Task —
Read the entries below and pull out each line with the string "none".
*** Opening of Study material ***
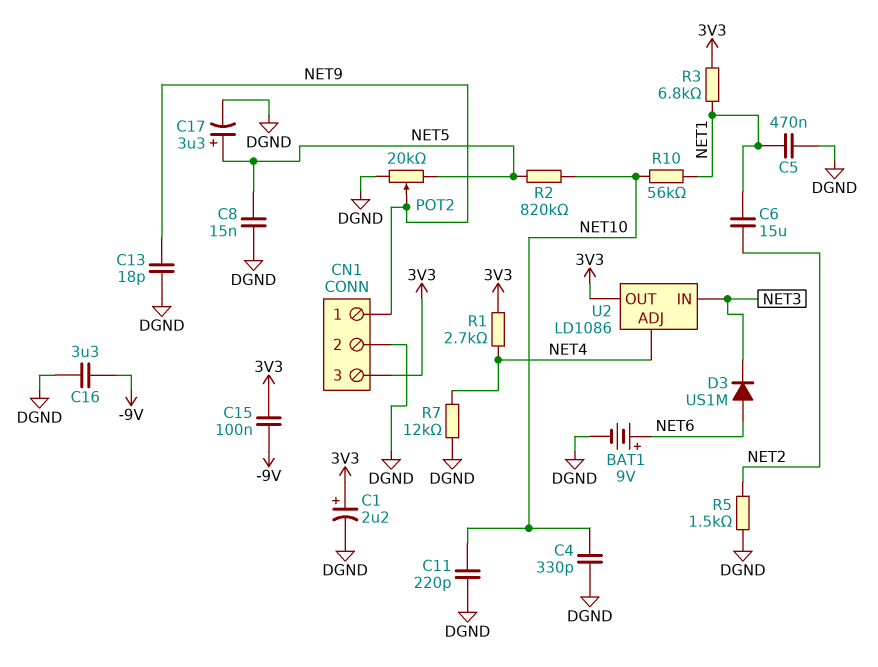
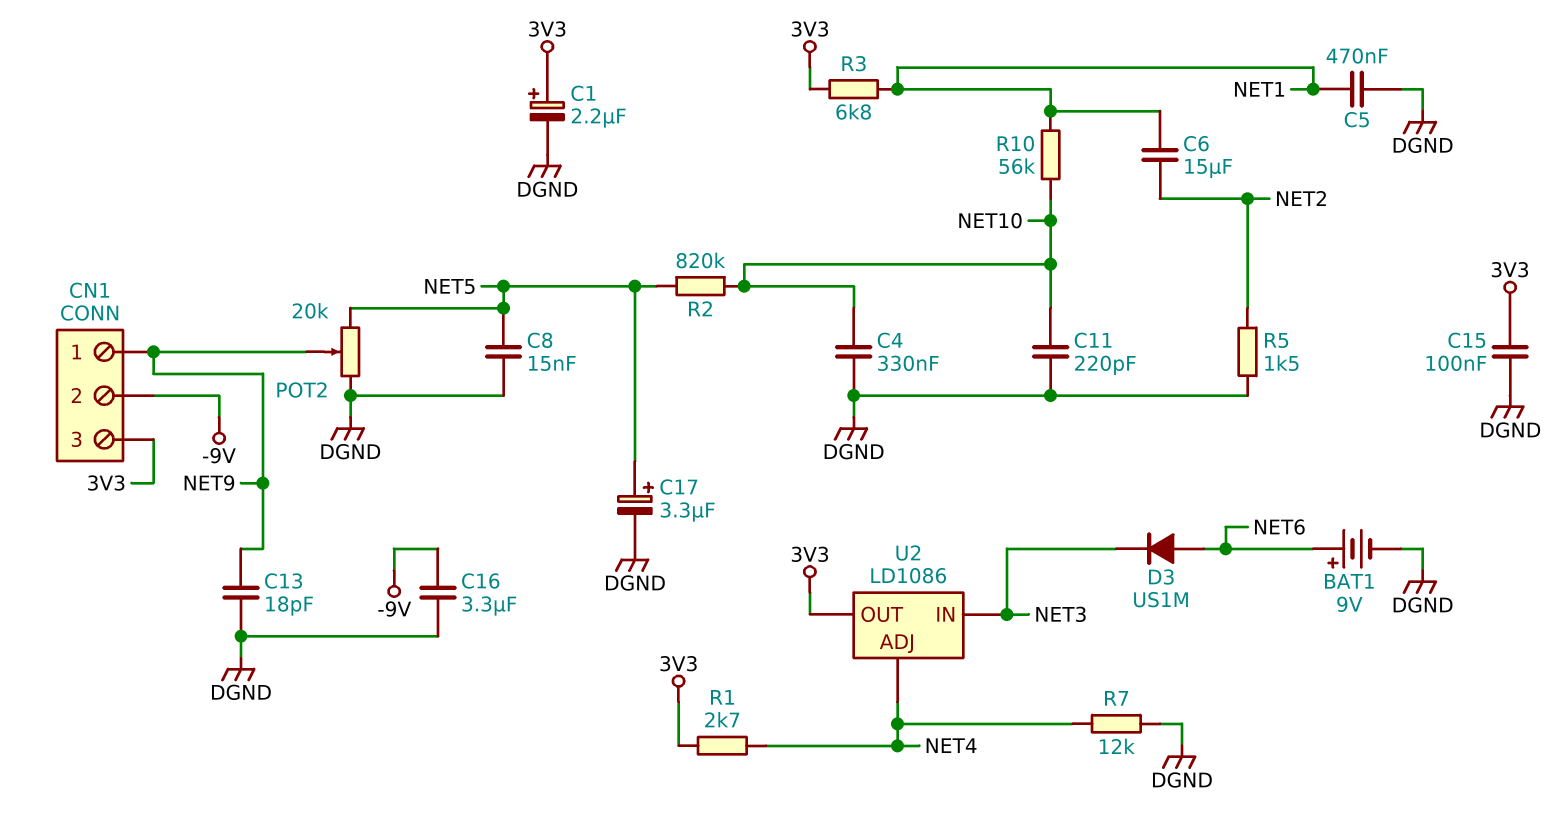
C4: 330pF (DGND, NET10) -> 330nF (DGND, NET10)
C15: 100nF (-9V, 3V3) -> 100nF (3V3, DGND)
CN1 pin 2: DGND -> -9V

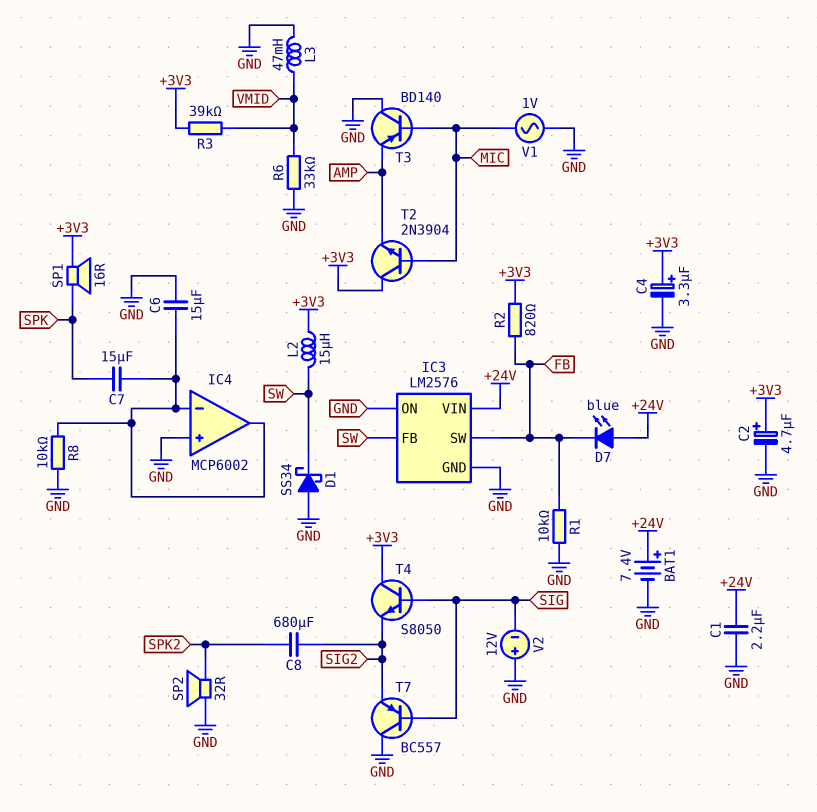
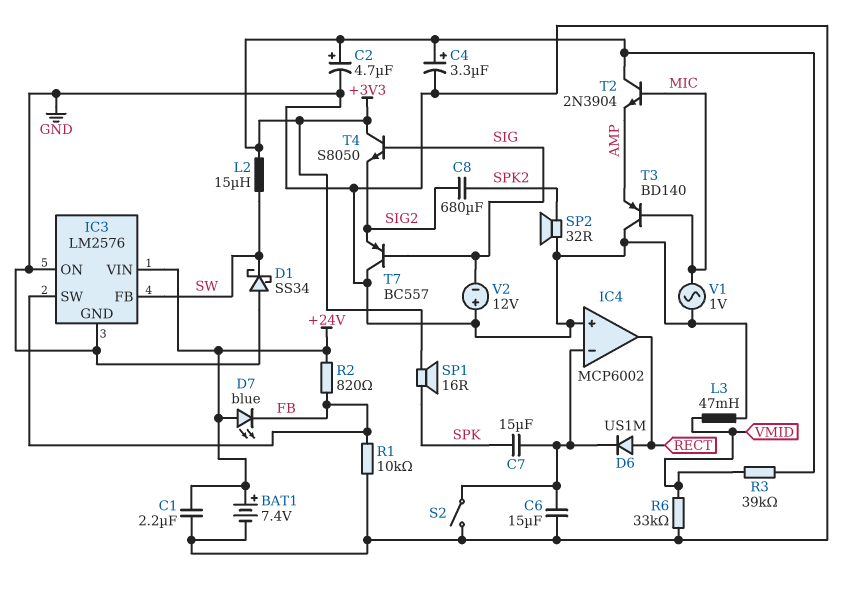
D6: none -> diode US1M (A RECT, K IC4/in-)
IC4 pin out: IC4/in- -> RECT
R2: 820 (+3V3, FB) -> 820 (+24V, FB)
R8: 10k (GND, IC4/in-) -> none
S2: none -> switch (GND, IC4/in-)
*** Close of Study material ***
Problem solution —
D6: none -> diode US1M (A RECT, K IC4/in-)
R8: 10k (GND, IC4/in-) -> none
S2: none -> switch (GND, IC4/in-)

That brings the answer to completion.